**EXERCISE REQUIREMENTS:** Transcribe exactly, and without pictures, only the lines from the one bearing "AUDIO2 pin RX: none -> D4" through the final line of the data below.

**STUDY MATERIAL:**

========================================================================

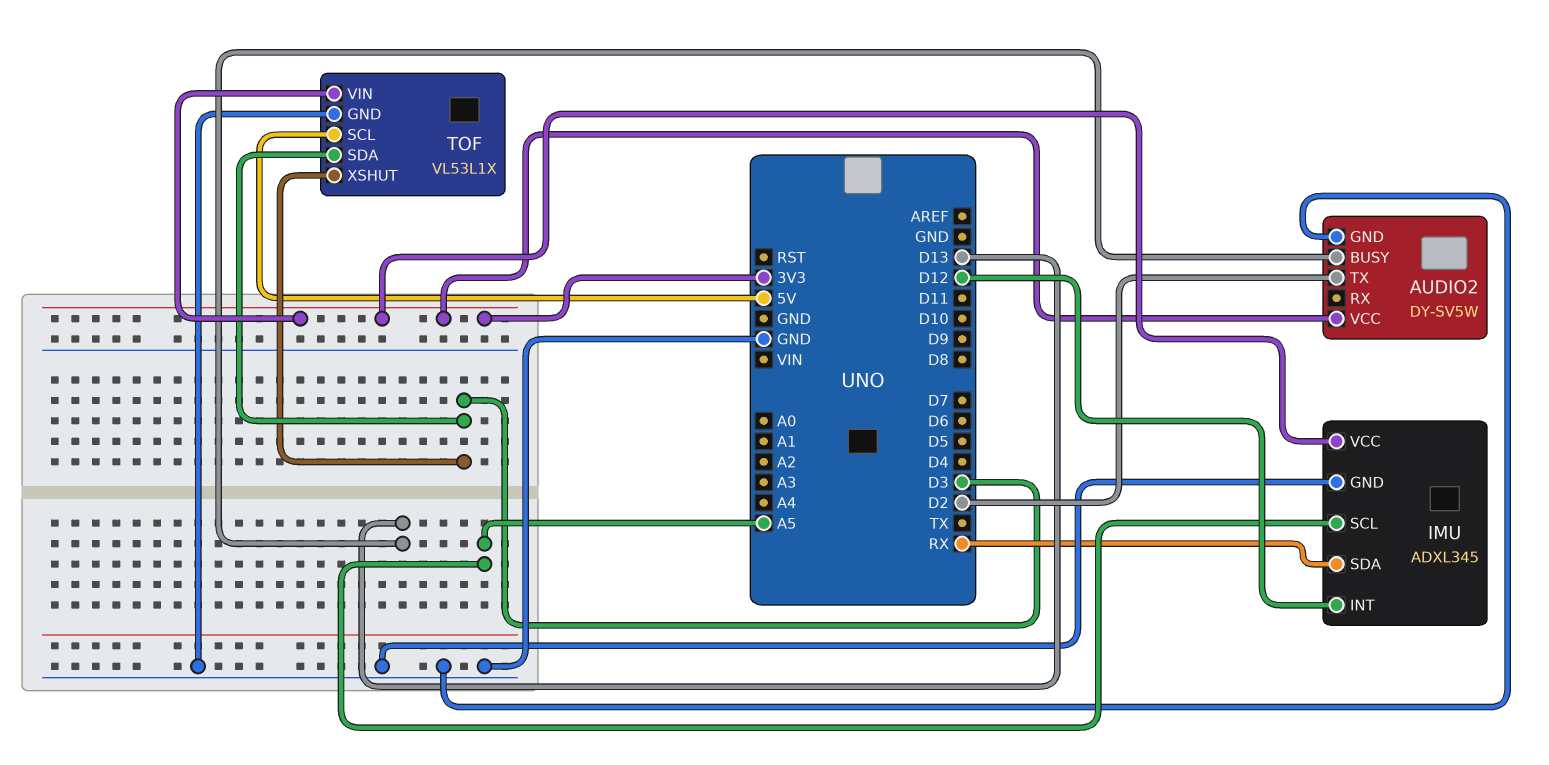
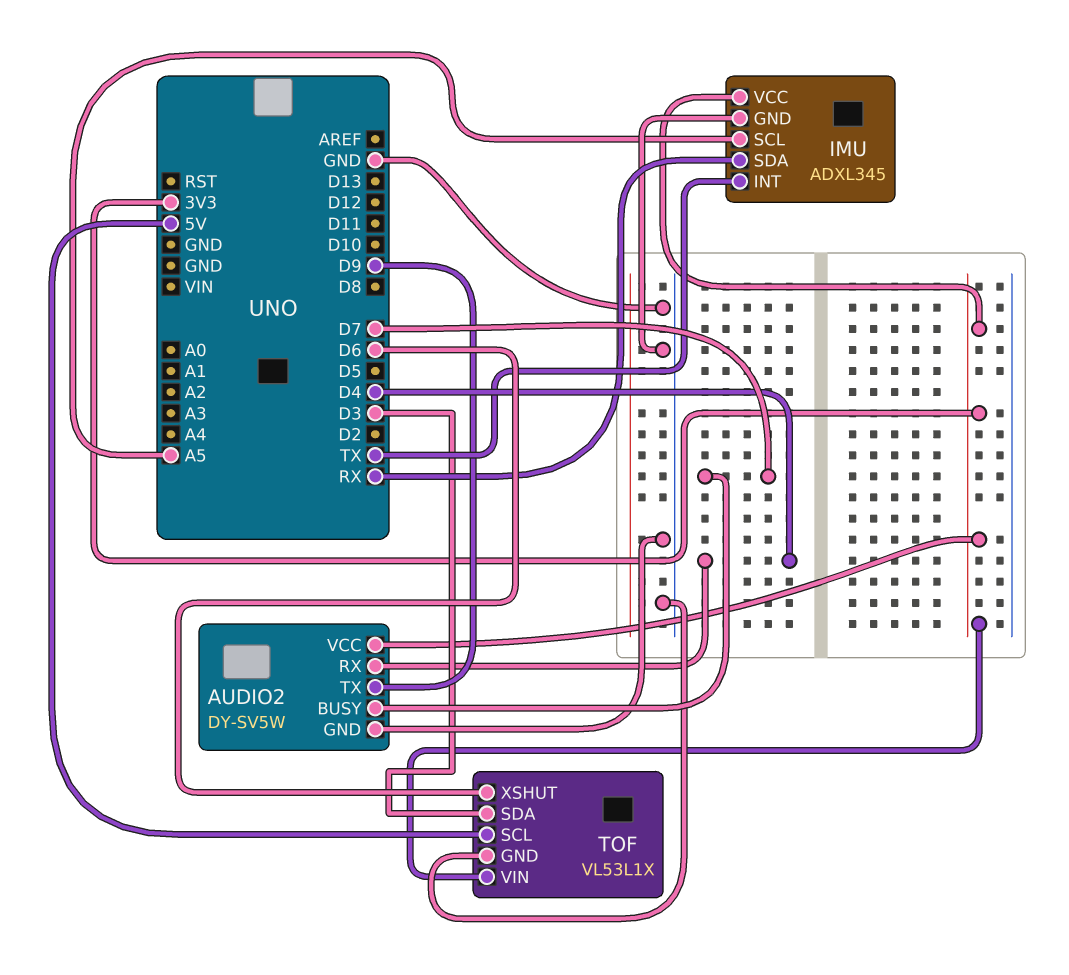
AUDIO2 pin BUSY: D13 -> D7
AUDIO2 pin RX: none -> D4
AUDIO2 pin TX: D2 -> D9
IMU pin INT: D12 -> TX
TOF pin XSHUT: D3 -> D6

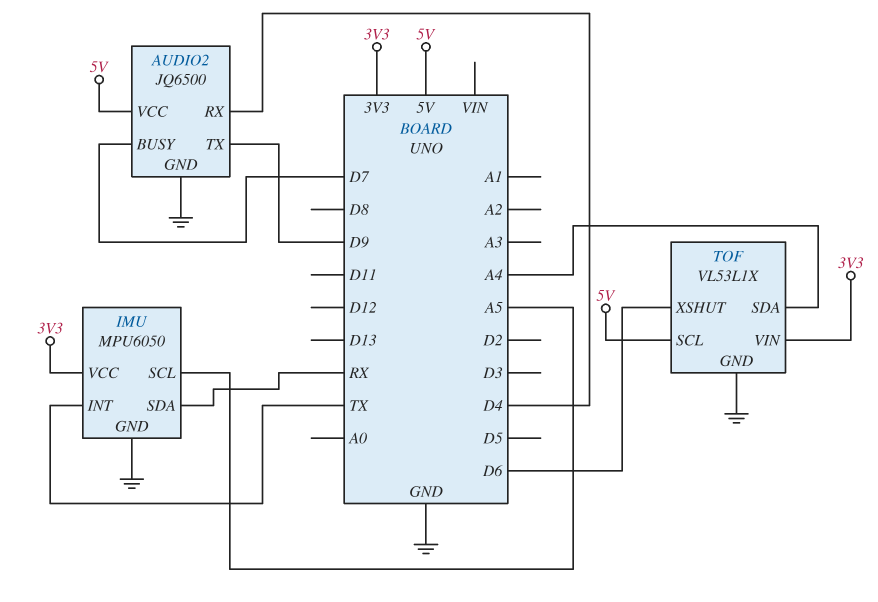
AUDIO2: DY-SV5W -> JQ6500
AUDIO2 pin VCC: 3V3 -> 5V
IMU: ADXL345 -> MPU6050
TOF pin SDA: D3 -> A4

========================================================================

**RESULT:**
AUDIO2 pin RX: none -> D4
AUDIO2 pin TX: D2 -> D9
IMU pin INT: D12 -> TX
TOF pin XSHUT: D3 -> D6

AUDIO2: DY-SV5W -> JQ6500
AUDIO2 pin VCC: 3V3 -> 5V
IMU: ADXL345 -> MPU6050
TOF pin SDA: D3 -> A4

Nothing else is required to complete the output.